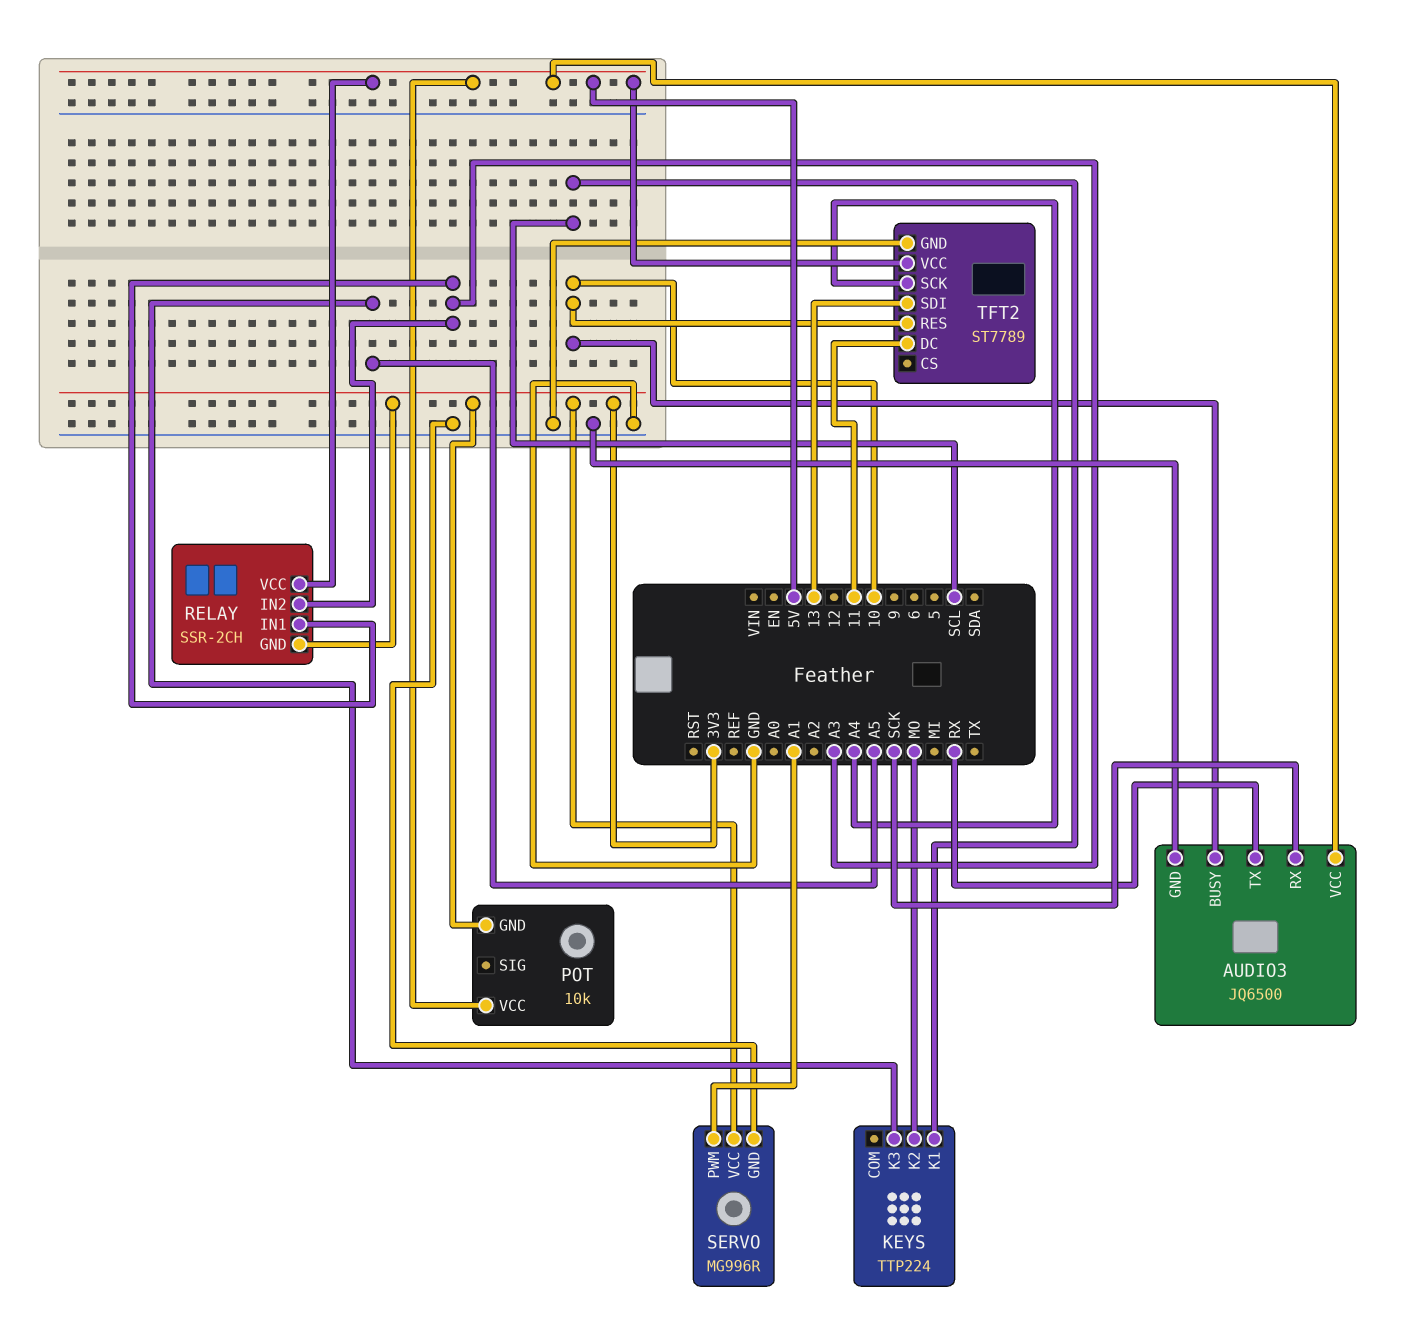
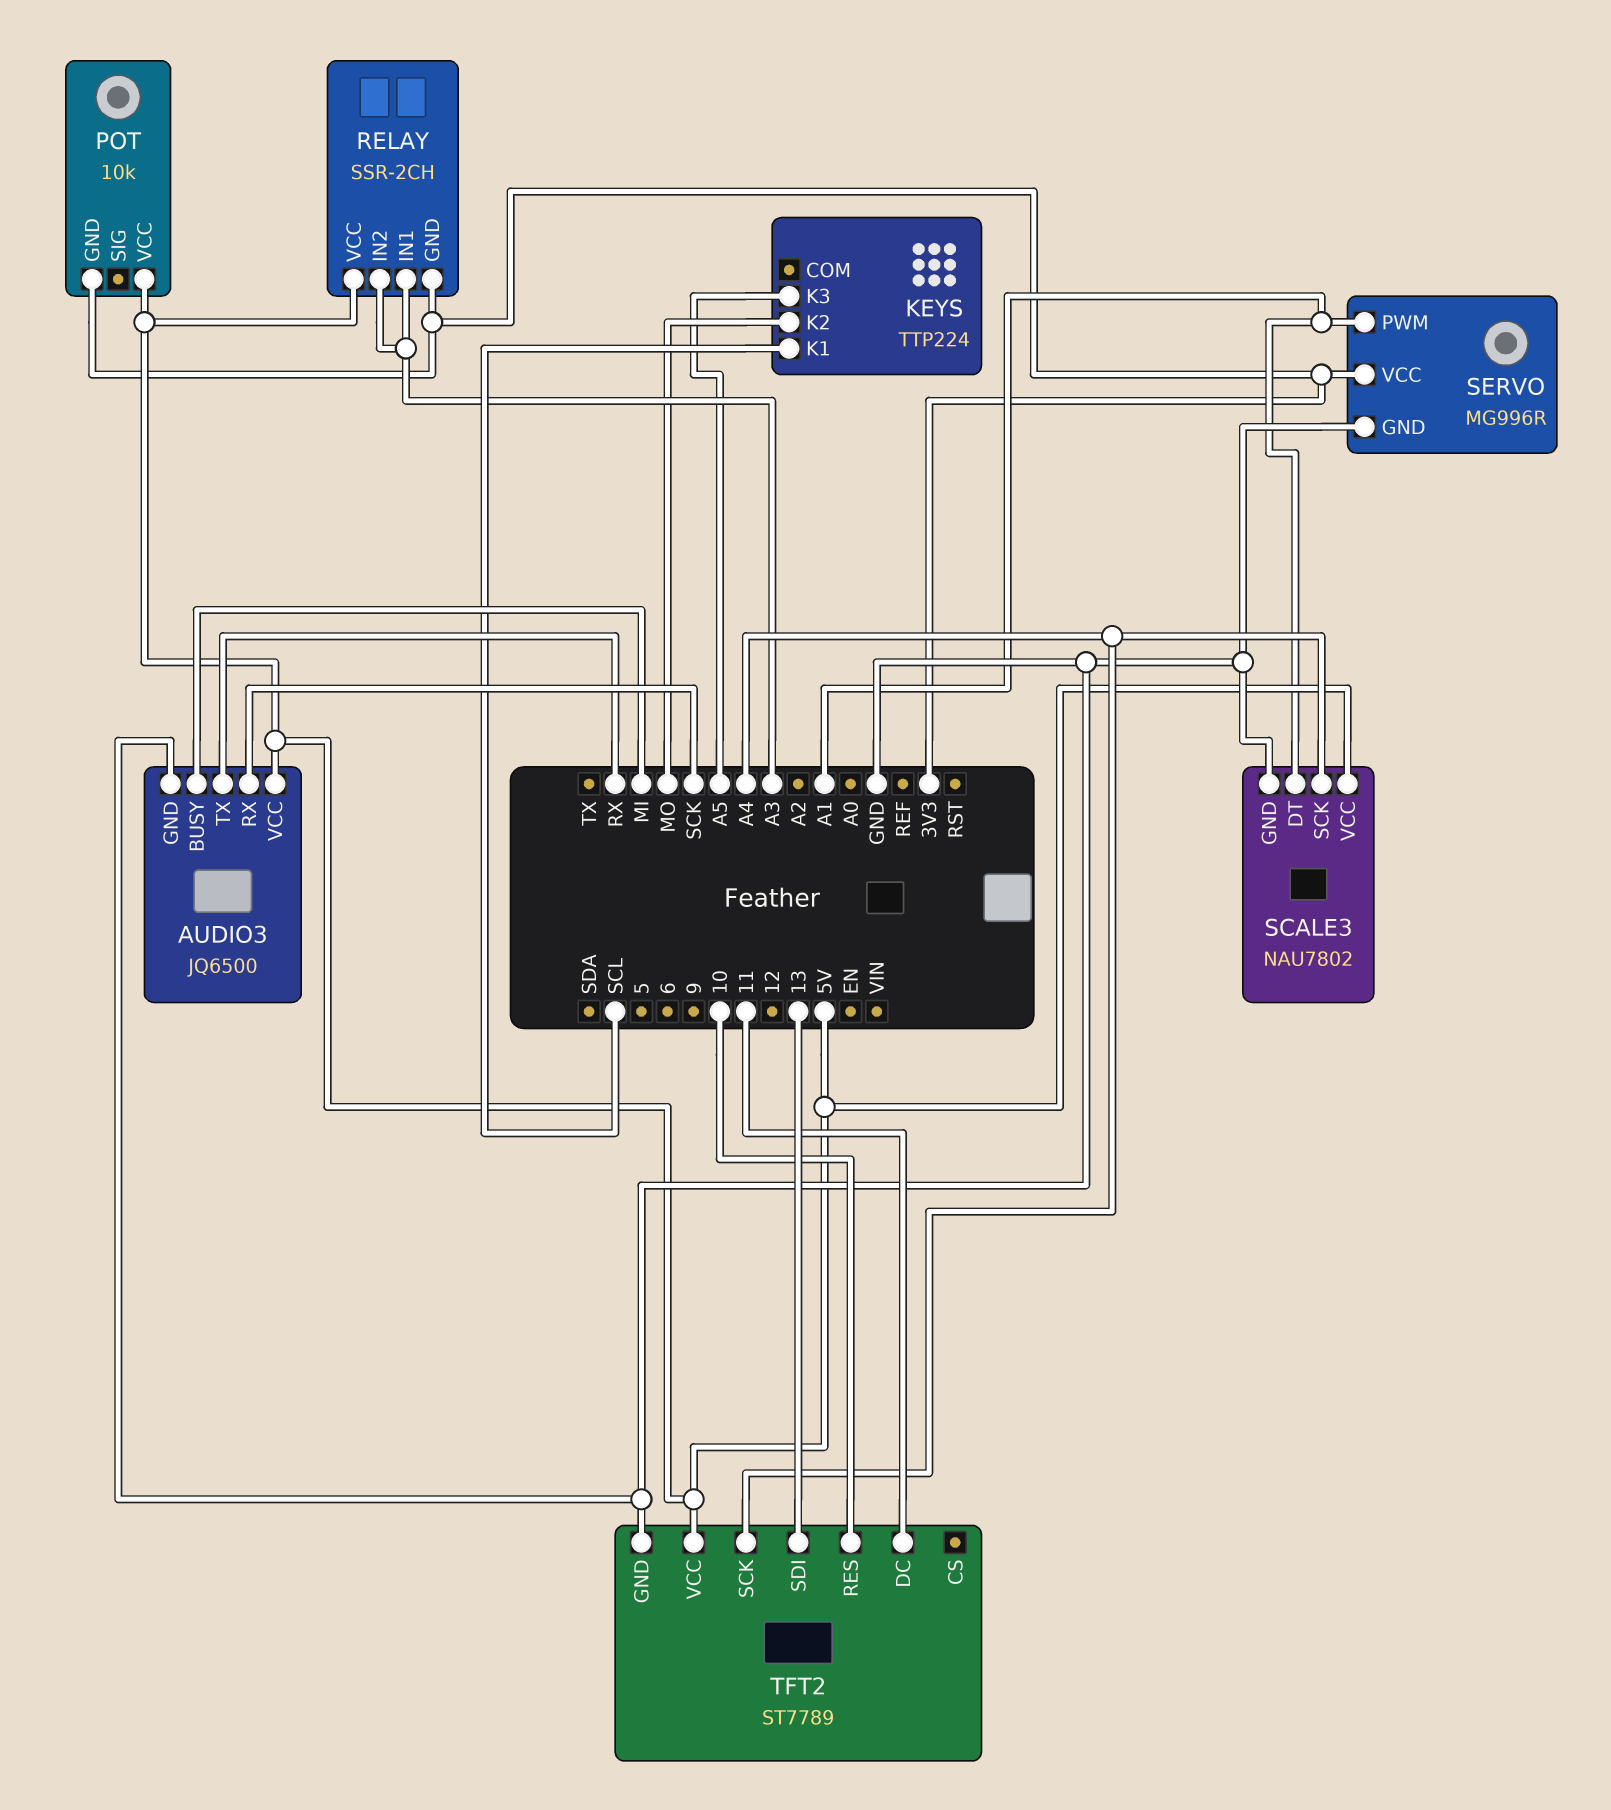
AUDIO3 pin BUSY: 10 -> MI
SCALE3: none -> NAU7802
SCALE3 pin DT: none -> A1
SCALE3 pin GND: none -> GND
SCALE3 pin SCK: none -> A4
SCALE3 pin VCC: none -> 5V

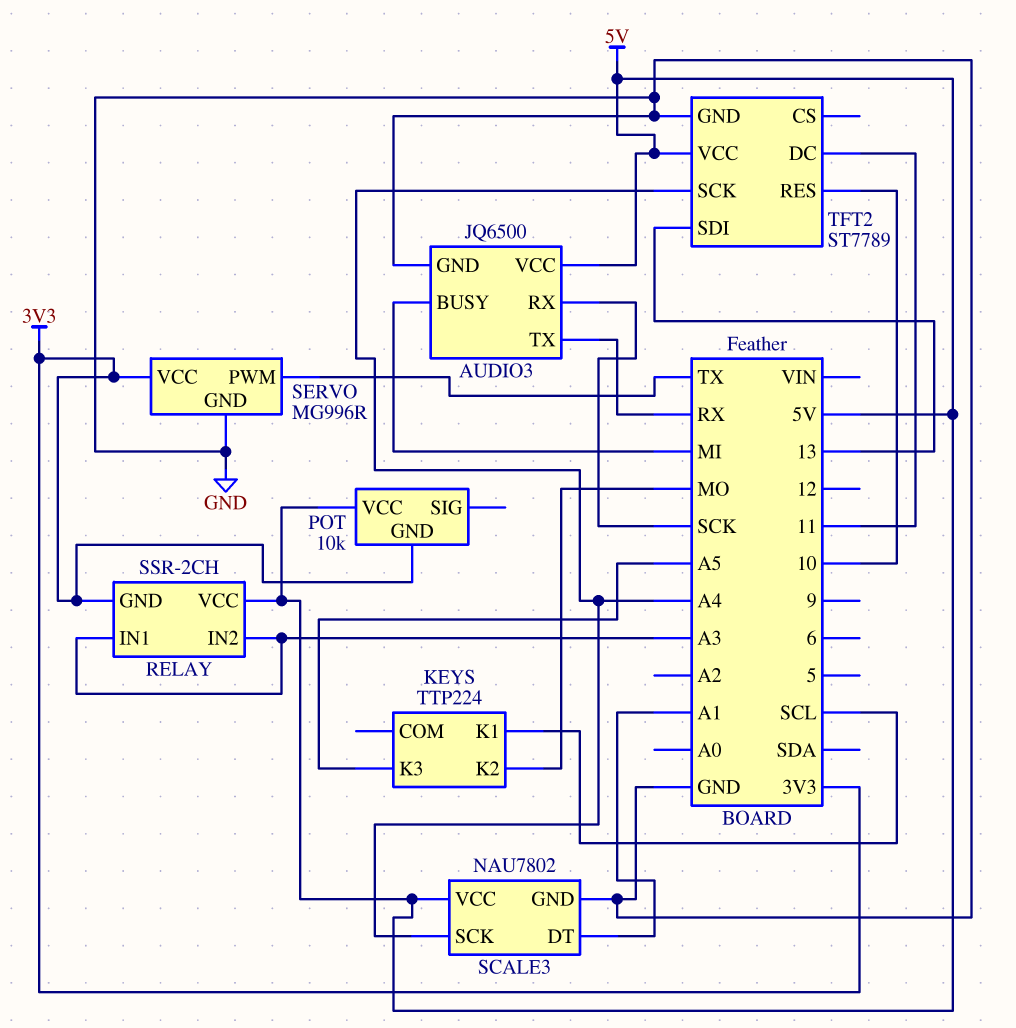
SERVO pin PWM: A1 -> TX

= WORK INSTRUCTIONS =
Please write out all the data again word for word, but not the pictures.

= RESULT OF THE TASK =
AUDIO3 pin BUSY: 10 -> MI
SCALE3: none -> NAU7802
SCALE3 pin DT: none -> A1
SCALE3 pin GND: none -> GND
SCALE3 pin SCK: none -> A4
SCALE3 pin VCC: none -> 5V

SERVO pin PWM: A1 -> TX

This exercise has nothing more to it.